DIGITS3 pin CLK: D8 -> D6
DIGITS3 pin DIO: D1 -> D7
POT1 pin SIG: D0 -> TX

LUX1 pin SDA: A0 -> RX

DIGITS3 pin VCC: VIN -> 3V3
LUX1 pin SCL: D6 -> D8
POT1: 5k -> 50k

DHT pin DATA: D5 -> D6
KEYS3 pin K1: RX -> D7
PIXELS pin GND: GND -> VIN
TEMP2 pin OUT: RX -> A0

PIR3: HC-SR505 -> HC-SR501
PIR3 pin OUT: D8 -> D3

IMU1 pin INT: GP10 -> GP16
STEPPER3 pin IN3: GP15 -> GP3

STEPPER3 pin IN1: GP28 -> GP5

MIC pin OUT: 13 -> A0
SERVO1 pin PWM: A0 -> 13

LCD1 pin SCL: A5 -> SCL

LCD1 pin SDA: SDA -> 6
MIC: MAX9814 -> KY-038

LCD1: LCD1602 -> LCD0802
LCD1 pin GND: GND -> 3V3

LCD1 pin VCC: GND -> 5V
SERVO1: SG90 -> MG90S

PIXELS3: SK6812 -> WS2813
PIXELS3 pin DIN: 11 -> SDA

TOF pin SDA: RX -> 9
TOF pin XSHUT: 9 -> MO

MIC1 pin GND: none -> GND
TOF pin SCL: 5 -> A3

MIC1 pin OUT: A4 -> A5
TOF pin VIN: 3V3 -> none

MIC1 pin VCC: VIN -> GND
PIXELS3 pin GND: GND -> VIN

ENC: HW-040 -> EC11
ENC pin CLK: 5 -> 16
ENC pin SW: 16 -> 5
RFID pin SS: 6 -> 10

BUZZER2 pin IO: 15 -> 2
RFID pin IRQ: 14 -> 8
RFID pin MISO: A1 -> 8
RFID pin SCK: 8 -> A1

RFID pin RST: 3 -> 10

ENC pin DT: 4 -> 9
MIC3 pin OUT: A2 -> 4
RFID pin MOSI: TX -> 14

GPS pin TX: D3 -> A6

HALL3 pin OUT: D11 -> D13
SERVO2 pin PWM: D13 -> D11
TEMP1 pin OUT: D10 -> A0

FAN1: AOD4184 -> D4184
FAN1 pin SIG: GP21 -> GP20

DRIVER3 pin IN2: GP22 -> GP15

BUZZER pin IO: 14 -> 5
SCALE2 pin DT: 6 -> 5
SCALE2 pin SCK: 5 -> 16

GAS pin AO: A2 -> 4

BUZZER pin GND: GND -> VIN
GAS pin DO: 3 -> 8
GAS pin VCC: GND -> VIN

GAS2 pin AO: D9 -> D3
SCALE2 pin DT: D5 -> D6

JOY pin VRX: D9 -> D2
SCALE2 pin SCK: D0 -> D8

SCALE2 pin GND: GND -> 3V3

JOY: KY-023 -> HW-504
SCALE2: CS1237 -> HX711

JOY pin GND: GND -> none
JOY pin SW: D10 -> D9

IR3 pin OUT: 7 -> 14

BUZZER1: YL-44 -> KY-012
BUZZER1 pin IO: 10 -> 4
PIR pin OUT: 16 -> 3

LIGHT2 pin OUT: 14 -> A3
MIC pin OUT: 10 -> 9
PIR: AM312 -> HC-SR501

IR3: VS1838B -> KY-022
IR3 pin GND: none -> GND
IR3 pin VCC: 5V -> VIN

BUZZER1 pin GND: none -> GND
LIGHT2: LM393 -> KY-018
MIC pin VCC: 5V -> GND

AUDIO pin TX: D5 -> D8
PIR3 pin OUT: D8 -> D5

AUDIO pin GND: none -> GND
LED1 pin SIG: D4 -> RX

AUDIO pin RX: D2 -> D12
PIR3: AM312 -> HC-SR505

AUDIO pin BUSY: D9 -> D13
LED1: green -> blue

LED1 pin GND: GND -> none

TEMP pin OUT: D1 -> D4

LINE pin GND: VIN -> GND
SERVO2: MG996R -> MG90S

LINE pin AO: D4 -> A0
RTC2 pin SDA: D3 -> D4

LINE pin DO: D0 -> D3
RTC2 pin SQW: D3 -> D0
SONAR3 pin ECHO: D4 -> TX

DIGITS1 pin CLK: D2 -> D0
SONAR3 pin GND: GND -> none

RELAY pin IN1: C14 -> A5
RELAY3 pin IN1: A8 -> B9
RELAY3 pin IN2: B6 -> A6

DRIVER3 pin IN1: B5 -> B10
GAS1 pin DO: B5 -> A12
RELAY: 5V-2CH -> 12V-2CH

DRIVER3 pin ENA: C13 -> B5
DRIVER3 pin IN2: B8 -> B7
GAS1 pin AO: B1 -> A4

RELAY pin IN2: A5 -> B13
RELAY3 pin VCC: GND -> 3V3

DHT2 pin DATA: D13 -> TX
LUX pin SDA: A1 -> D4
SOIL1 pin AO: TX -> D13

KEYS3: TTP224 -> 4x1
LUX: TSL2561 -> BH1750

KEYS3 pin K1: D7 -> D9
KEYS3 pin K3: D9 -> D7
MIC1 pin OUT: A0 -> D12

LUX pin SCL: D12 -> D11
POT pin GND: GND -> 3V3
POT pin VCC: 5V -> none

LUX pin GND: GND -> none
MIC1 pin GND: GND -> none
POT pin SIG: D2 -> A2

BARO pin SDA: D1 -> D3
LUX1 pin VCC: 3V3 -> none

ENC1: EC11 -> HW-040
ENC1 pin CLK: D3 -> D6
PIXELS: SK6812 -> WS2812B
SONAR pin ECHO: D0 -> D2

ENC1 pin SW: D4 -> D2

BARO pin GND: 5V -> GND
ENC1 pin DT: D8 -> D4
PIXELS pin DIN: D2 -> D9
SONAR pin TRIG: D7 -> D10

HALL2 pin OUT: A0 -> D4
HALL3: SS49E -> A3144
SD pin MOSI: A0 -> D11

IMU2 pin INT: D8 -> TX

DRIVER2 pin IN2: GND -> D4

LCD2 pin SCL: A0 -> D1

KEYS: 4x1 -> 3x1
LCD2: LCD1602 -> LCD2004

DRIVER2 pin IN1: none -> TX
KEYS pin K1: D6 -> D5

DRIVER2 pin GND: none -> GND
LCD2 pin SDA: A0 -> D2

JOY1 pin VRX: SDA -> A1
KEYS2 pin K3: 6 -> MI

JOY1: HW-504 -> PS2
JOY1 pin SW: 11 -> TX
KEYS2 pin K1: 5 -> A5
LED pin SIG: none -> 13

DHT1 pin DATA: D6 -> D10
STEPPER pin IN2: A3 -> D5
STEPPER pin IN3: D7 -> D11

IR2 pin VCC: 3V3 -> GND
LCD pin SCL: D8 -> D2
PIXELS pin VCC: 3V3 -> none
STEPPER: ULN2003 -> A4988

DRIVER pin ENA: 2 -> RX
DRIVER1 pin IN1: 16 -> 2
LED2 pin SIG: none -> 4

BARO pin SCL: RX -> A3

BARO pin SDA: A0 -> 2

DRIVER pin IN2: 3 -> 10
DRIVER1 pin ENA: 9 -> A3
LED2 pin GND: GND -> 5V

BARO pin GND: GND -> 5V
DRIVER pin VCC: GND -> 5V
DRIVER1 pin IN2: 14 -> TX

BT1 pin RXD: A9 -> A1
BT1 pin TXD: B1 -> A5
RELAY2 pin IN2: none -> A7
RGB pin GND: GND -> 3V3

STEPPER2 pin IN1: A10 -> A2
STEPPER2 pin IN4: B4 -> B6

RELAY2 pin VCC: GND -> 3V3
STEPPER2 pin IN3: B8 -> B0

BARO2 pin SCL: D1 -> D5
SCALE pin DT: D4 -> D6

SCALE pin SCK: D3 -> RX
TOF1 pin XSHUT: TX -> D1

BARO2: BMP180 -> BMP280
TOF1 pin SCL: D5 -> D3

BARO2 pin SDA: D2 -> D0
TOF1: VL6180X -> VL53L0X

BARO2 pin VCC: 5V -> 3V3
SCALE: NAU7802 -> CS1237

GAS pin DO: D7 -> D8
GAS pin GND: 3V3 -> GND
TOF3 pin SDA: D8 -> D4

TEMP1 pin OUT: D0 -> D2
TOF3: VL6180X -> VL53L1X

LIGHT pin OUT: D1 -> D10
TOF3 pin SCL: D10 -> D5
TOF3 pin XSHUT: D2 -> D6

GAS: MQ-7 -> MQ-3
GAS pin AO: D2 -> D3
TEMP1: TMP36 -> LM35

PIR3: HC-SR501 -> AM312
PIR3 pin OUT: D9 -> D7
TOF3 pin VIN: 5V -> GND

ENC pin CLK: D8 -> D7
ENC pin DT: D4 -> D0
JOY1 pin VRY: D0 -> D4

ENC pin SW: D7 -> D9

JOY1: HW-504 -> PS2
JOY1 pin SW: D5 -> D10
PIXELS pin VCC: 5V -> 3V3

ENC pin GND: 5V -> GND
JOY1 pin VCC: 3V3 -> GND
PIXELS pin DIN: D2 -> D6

• • • • • • •

§ **What the exercise asks**
From the line holding "KEYS: 4x1 -> 3x1" to the line holding "KEYS2 pin K1: 5 -> A5", inclusive, restate each line above exactly as written.

§ **Output**
KEYS: 4x1 -> 3x1
LCD2: LCD1602 -> LCD2004

DRIVER2 pin IN1: none -> TX
KEYS pin K1: D6 -> D5

DRIVER2 pin GND: none -> GND
LCD2 pin SDA: A0 -> D2

JOY1 pin VRX: SDA -> A1
KEYS2 pin K3: 6 -> MI

JOY1: HW-504 -> PS2
JOY1 pin SW: 11 -> TX
KEYS2 pin K1: 5 -> A5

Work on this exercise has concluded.